-------- Data records
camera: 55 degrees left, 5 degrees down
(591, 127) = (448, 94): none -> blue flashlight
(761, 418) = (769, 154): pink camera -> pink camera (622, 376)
----------------
-------- Data records
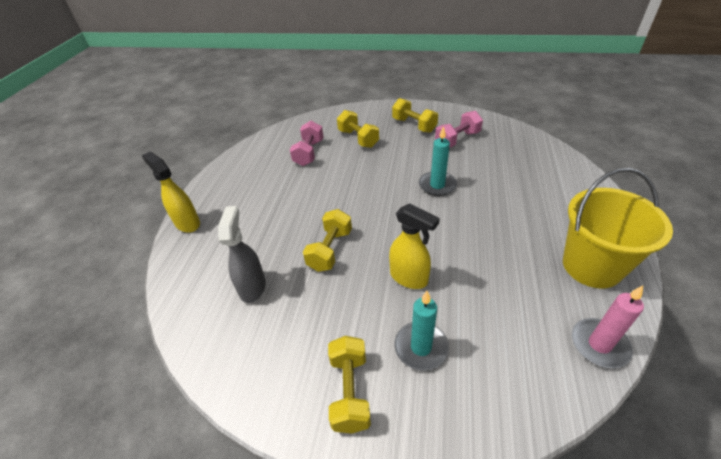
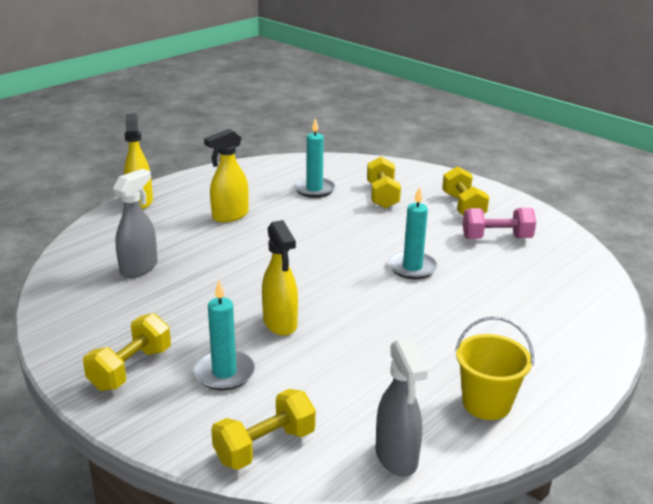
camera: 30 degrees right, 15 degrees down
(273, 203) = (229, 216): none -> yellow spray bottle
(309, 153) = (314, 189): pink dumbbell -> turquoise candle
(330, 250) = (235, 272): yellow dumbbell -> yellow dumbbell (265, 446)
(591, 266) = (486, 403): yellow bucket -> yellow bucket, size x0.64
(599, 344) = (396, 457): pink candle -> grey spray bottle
----------------
**Description of the task:** Using the data above, transcribe the lines that run from the line with "camera: 30 degrees right, 15 degrees down" to the line with "(599, 344) = (396, 457): pink", both ends kept, and output nothing else.

**Task result:**
camera: 30 degrees right, 15 degrees down
(273, 203) = (229, 216): none -> yellow spray bottle
(309, 153) = (314, 189): pink dumbbell -> turquoise candle
(330, 250) = (235, 272): yellow dumbbell -> yellow dumbbell (265, 446)
(591, 266) = (486, 403): yellow bucket -> yellow bucket, size x0.64
(599, 344) = (396, 457): pink candle -> grey spray bottle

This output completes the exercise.